- _Work instruction_:
Copy, from the entries below, each line in which the string "turquoise" appears.

- _Supplied records_:
■ ■ ■

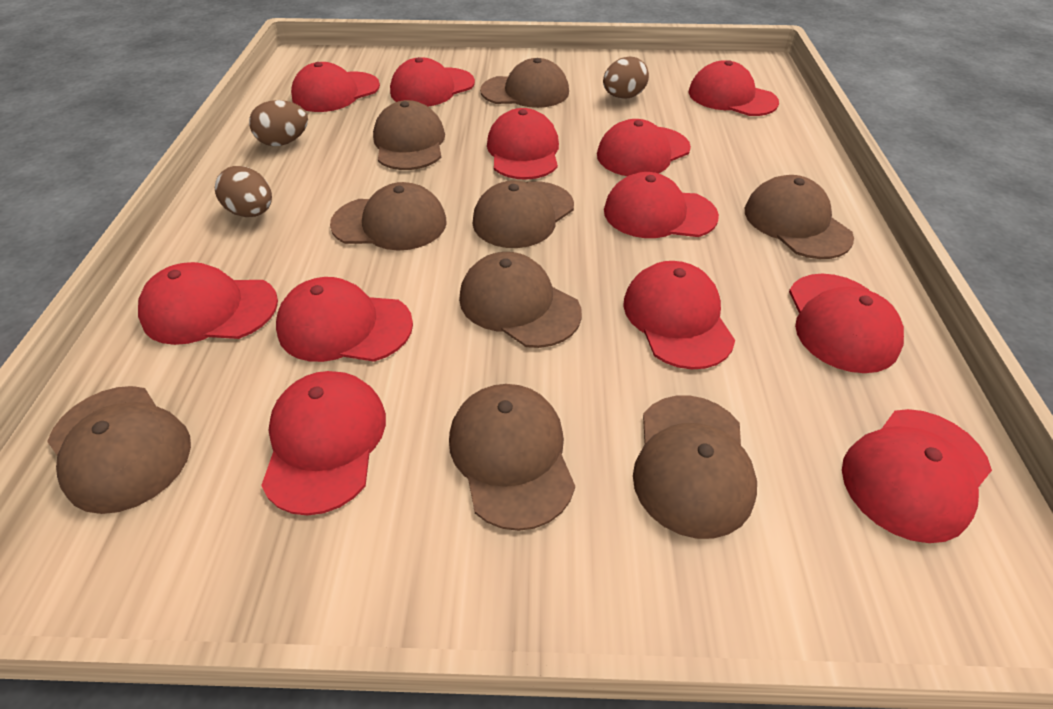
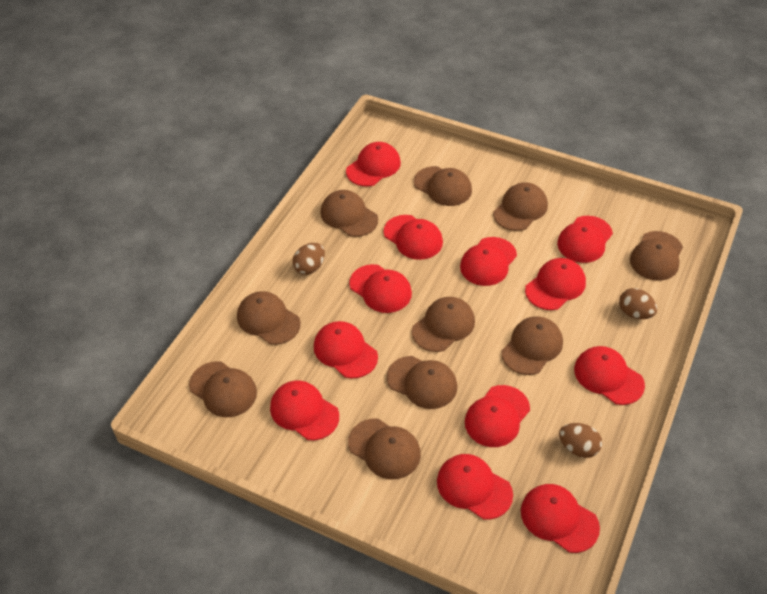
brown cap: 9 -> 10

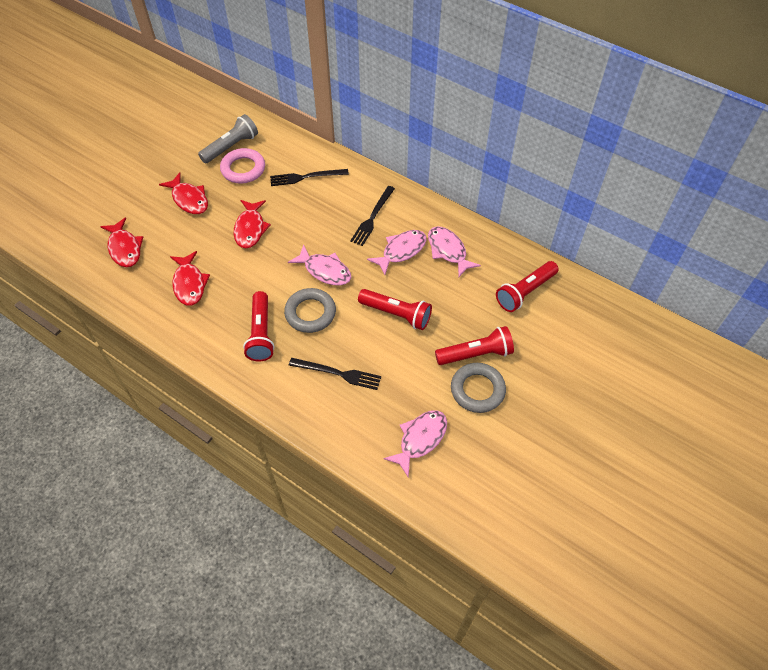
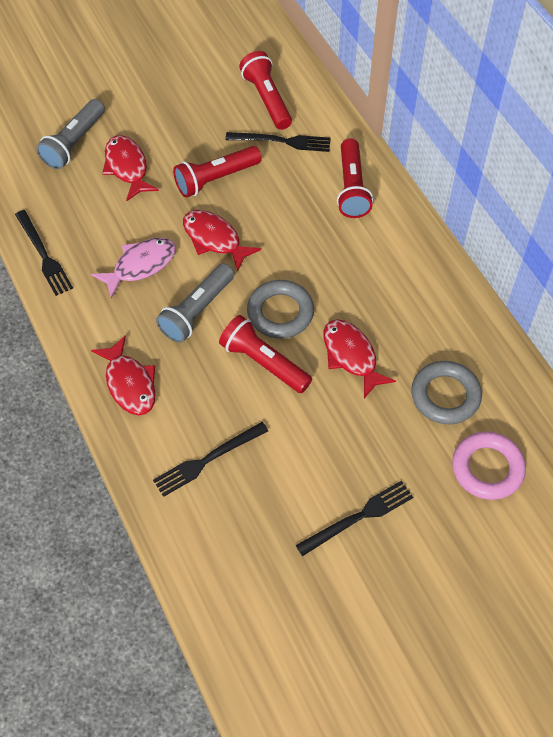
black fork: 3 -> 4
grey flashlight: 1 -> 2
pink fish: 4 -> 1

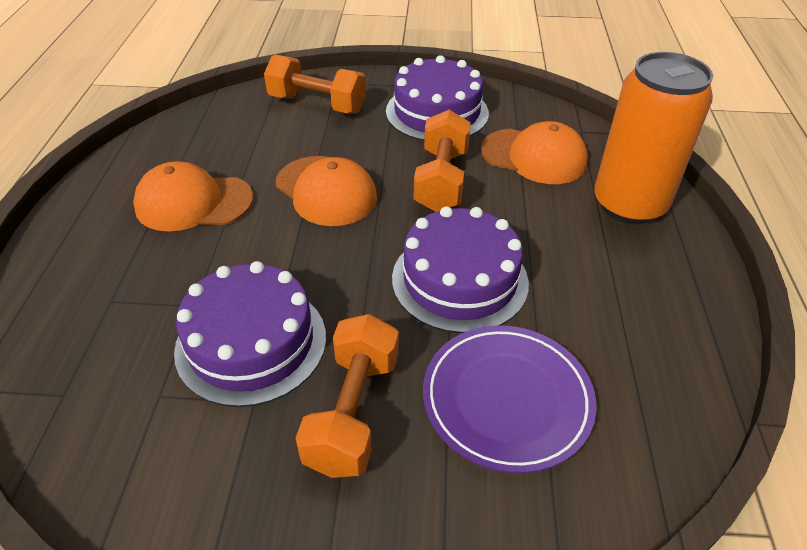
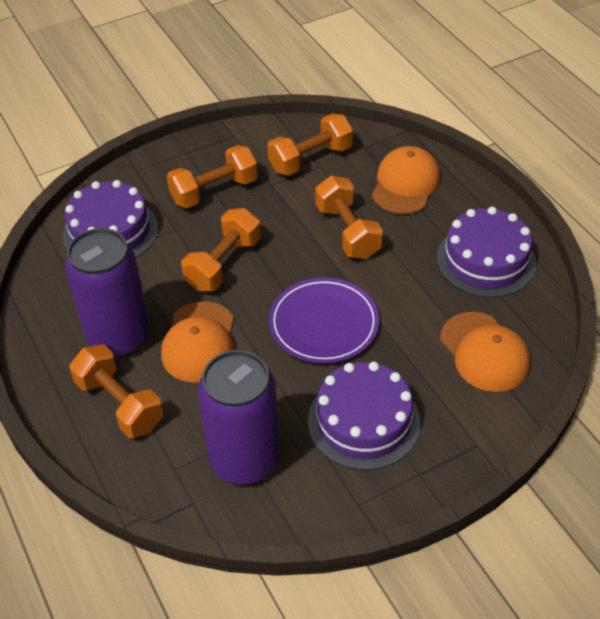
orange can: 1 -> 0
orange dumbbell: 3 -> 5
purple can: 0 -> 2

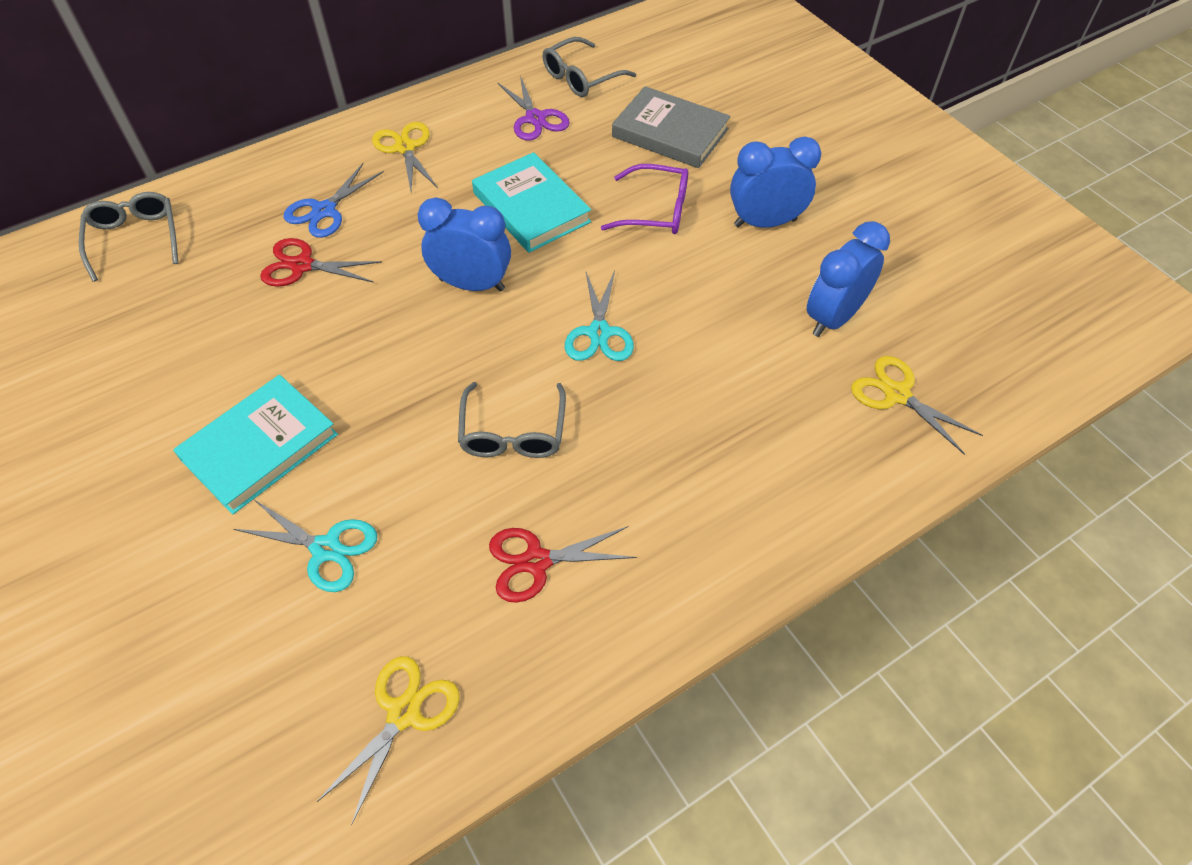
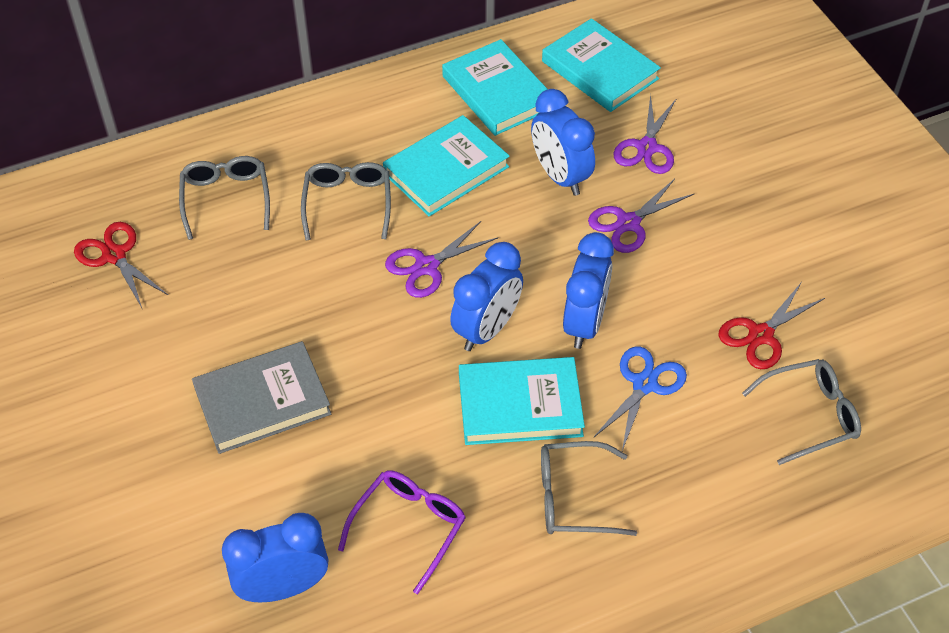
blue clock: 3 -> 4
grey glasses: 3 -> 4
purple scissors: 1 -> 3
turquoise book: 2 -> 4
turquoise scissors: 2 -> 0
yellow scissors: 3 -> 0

■ ■ ■

- _Your response_:
turquoise book: 2 -> 4
turquoise scissors: 2 -> 0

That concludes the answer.